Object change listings
....

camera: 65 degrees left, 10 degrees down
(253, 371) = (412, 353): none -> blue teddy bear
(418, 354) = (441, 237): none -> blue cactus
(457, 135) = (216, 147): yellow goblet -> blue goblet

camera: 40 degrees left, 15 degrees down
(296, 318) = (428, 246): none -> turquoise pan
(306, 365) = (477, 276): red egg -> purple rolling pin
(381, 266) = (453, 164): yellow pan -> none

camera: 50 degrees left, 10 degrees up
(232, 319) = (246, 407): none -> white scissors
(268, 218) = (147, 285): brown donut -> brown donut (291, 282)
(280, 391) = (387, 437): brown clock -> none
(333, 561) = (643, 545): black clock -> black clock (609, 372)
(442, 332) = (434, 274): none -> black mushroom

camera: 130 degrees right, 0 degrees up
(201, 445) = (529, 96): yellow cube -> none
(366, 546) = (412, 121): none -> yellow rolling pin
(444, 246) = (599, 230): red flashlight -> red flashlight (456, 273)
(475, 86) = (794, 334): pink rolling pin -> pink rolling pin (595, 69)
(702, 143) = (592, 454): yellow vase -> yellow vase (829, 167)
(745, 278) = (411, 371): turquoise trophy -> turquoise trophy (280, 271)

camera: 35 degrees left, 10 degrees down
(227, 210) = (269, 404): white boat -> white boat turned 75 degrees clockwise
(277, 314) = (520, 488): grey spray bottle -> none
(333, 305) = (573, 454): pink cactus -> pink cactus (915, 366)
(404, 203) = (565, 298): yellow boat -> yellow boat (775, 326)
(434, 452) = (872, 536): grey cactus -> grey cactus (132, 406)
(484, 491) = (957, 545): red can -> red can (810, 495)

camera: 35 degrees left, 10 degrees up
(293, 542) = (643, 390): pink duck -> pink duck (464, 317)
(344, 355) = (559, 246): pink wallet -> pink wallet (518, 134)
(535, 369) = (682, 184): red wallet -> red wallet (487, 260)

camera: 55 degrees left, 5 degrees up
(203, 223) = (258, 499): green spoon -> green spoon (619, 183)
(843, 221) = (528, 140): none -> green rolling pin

....

*Job*. Take every line above that includes the string "blue" and return it.

*Response to the task*.
(253, 371) = (412, 353): none -> blue teddy bear
(418, 354) = (441, 237): none -> blue cactus
(457, 135) = (216, 147): yellow goblet -> blue goblet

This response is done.